_THE PROBLEM_: When you retype the data, keep every word exactly and include none of the pictures.

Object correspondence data
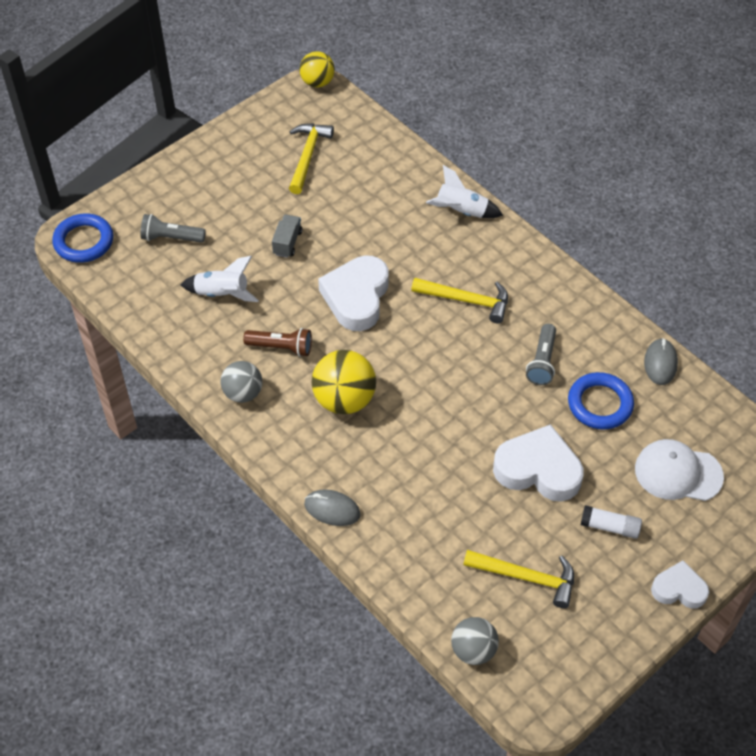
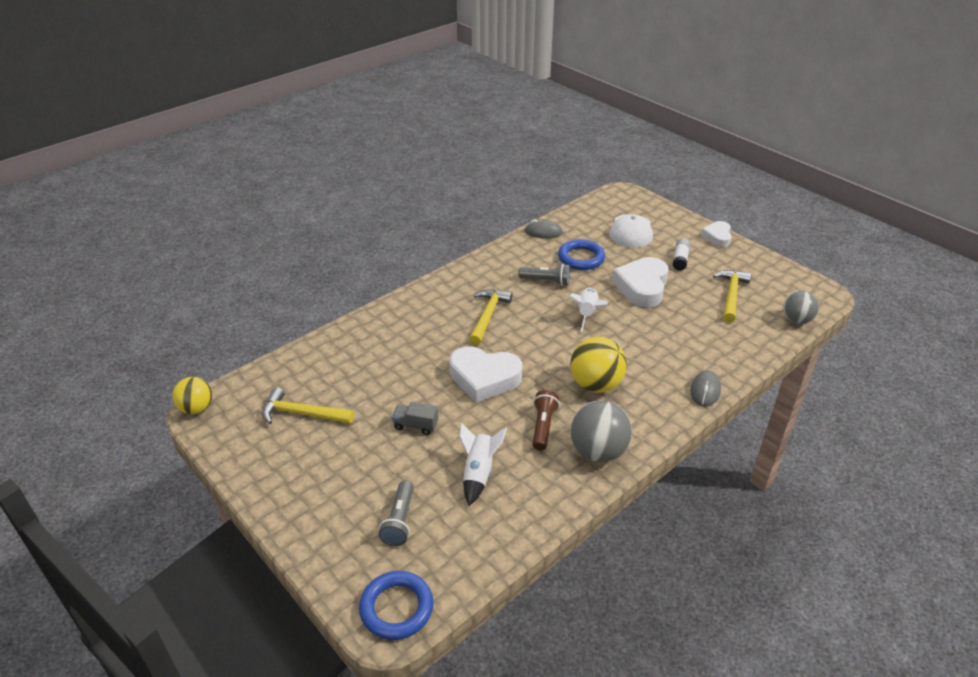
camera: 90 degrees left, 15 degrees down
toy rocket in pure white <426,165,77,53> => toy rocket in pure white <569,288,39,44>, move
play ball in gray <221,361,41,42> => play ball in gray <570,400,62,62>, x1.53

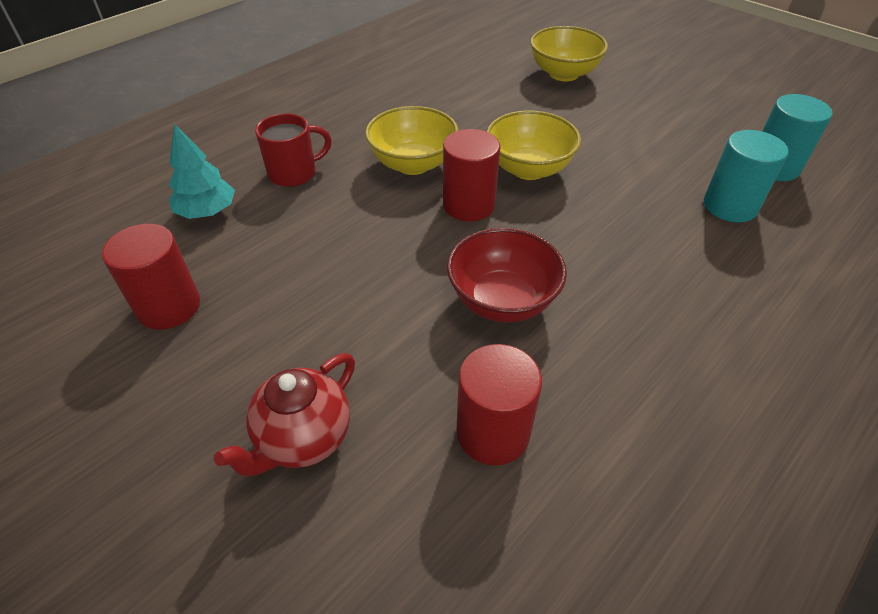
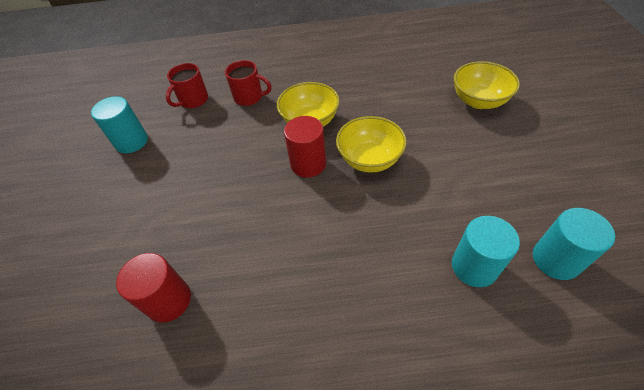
camera: 45 degrees right, 5 degrees up
china teapot in scarlet <214,353,141,124> => nothing
bowl in scarlet <447,228,120,95> => nothing
toy tree in aqua <169,123,66,96> => coffee mug in scarlet <166,63,42,45>
cylinder shape in scarlet <102,224,98,106> => cylinder shape in aqua <91,96,57,57>

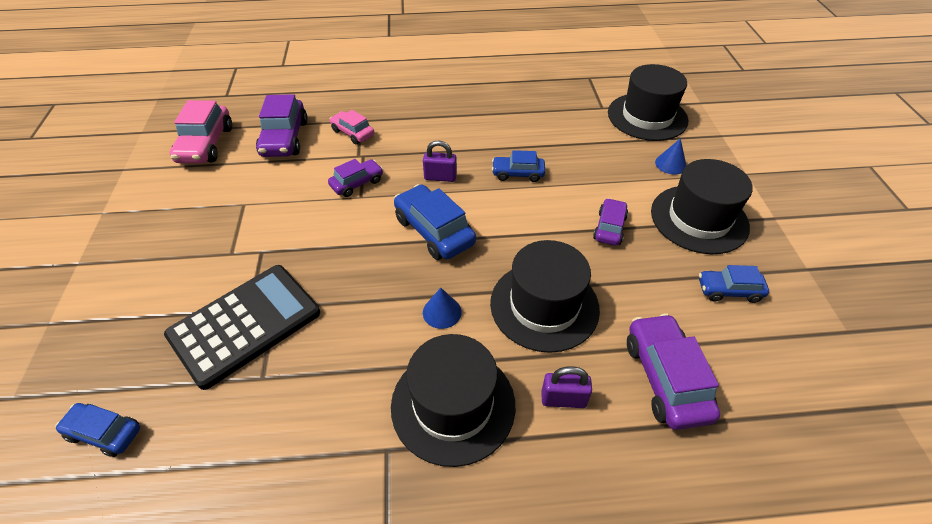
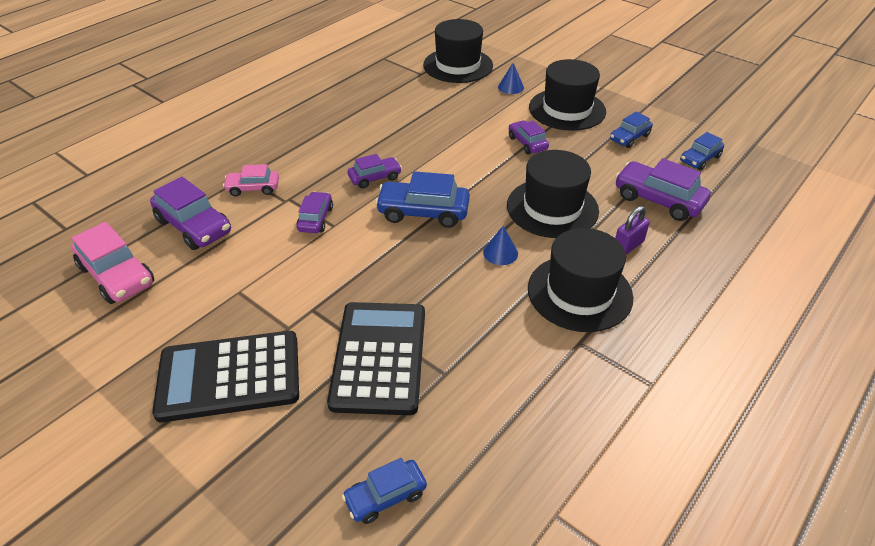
camera: 45 degrees left, 5 degrees down
nothing => calculator in jet-black <152,331,147,92>
car in royal blue <492,150,53,32> => car in royal blue <680,132,44,38>, move
padlock in royal purple <423,141,34,41> => car in royal purple <347,154,55,35>

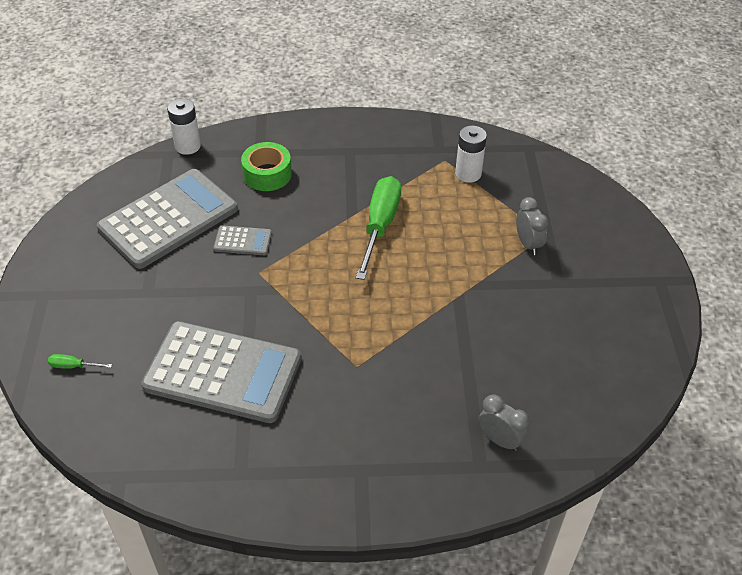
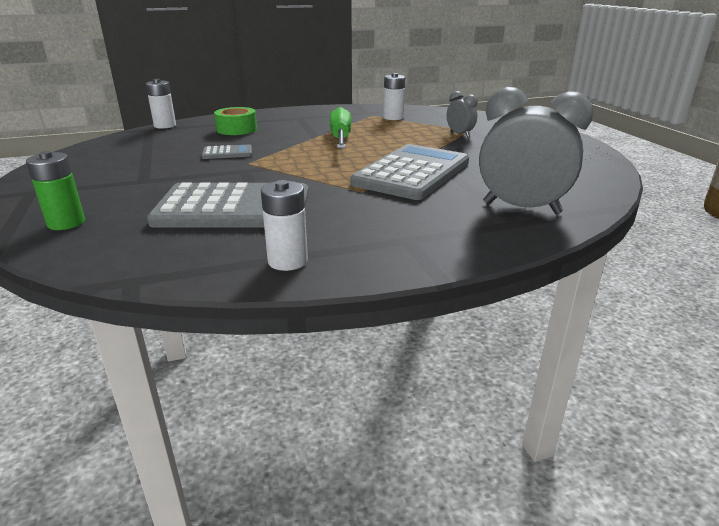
camera: 15 degrees left, 20 degrees down
nothing => battery in pure white <261,180,47,91>
calculator in gray <97,169,141,100> => calculator in gray <350,144,119,56>, move
flat screwdriver in green <48,354,64,15> => battery in green <26,151,59,79>
clock in gray <479,394,51,57> => clock in gray <479,87,115,127>, x1.96

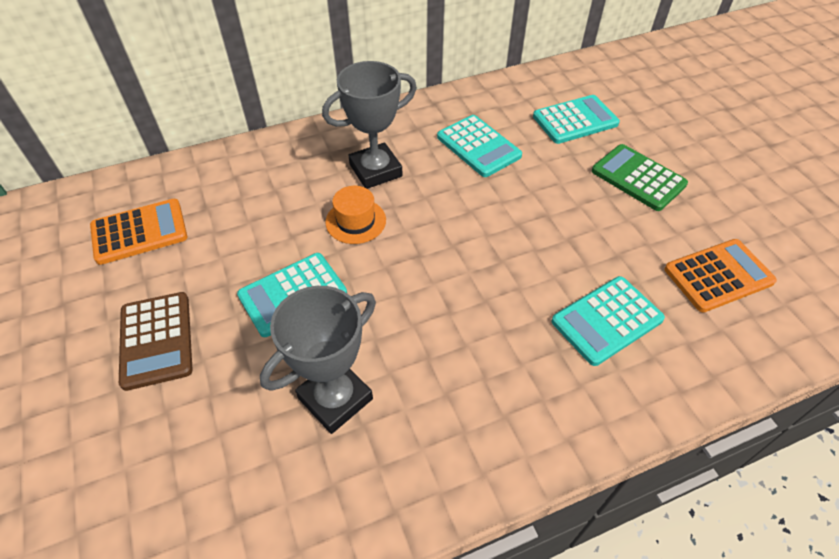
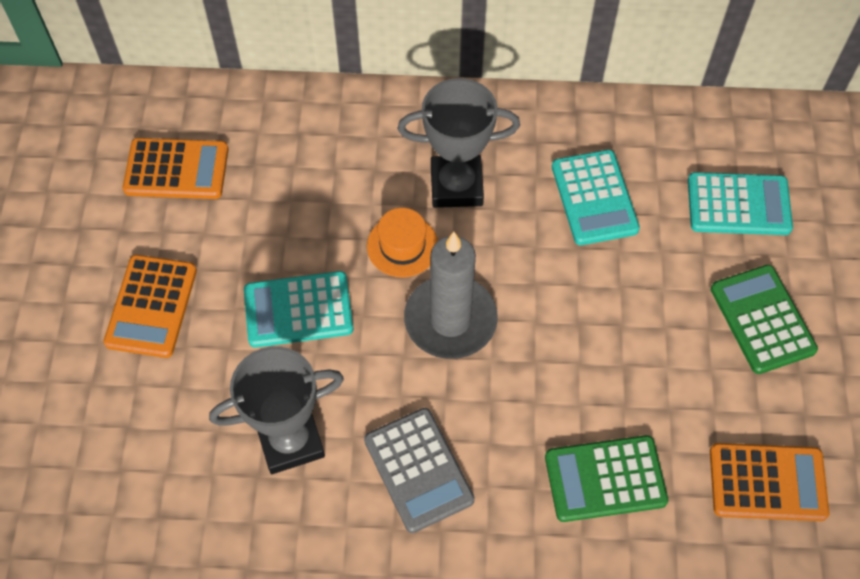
camera: 25 degrees right, 10 degrees up
nothing => calculator in gray <364,408,111,125>
nothing => candle in gray <404,232,94,127>
calculator in russet <119,292,74,99> => calculator in orange-coloured <104,255,93,103>
calculator in aqua <551,276,114,90> => calculator in green <545,435,123,87>

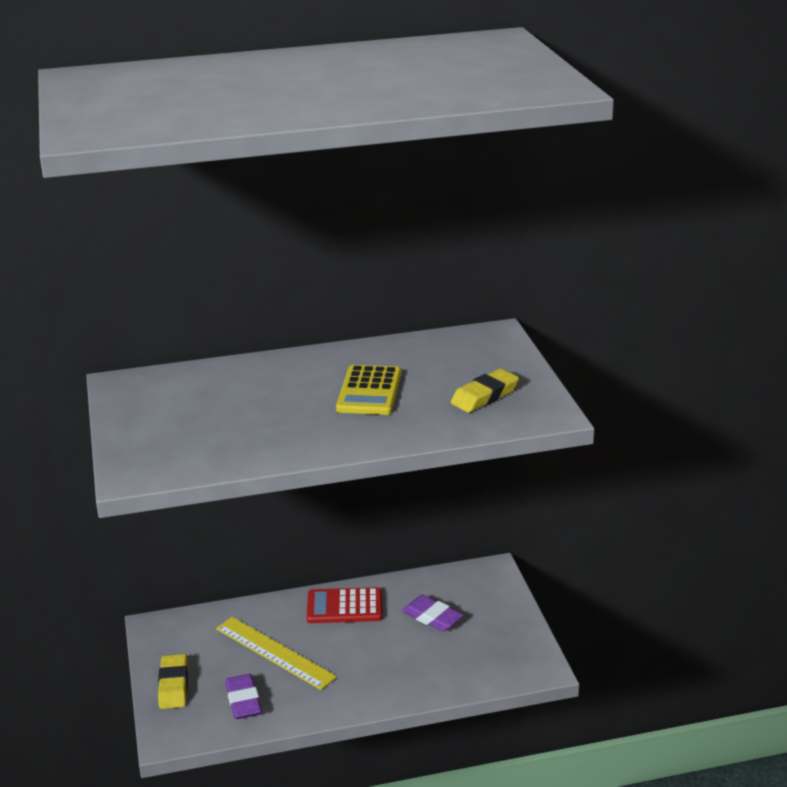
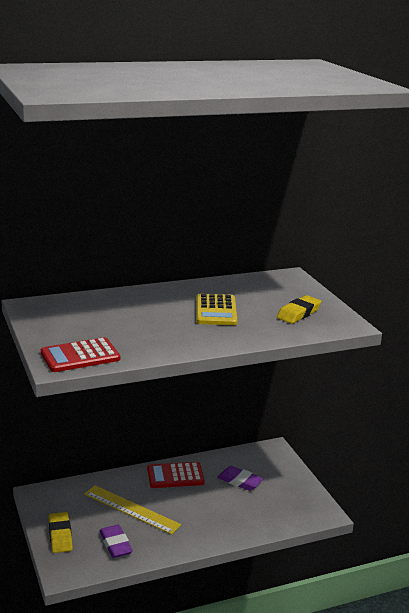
camera: 10 degrees left, 5 degrees down
nothing => calculator in scarlet <41,337,79,35>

_WRITTEN SOLUTION_:
camera: 90 degrees left, 15 degrees down
toy rocket in pure white <426,165,77,53> => toy rocket in pure white <569,288,39,44>, move
play ball in gray <221,361,41,42> => play ball in gray <570,400,62,62>, x1.53

camera: 45 degrees right, 5 degrees up
china teapot in scarlet <214,353,141,124> => nothing
bowl in scarlet <447,228,120,95> => nothing
toy tree in aqua <169,123,66,96> => coffee mug in scarlet <166,63,42,45>
cylinder shape in scarlet <102,224,98,106> => cylinder shape in aqua <91,96,57,57>

camera: 45 degrees left, 5 degrees down
nothing => calculator in jet-black <152,331,147,92>
car in royal blue <492,150,53,32> => car in royal blue <680,132,44,38>, move
padlock in royal purple <423,141,34,41> => car in royal purple <347,154,55,35>

camera: 15 degrees left, 20 degrees down
nothing => battery in pure white <261,180,47,91>
calculator in gray <97,169,141,100> => calculator in gray <350,144,119,56>, move
flat screwdriver in green <48,354,64,15> => battery in green <26,151,59,79>
clock in gray <479,394,51,57> => clock in gray <479,87,115,127>, x1.96

camera: 25 degrees right, 10 degrees up
nothing => calculator in gray <364,408,111,125>
nothing => candle in gray <404,232,94,127>
calculator in russet <119,292,74,99> => calculator in orange-coloured <104,255,93,103>
calculator in aqua <551,276,114,90> => calculator in green <545,435,123,87>

camera: 10 degrees left, 5 degrees down
nothing => calculator in scarlet <41,337,79,35>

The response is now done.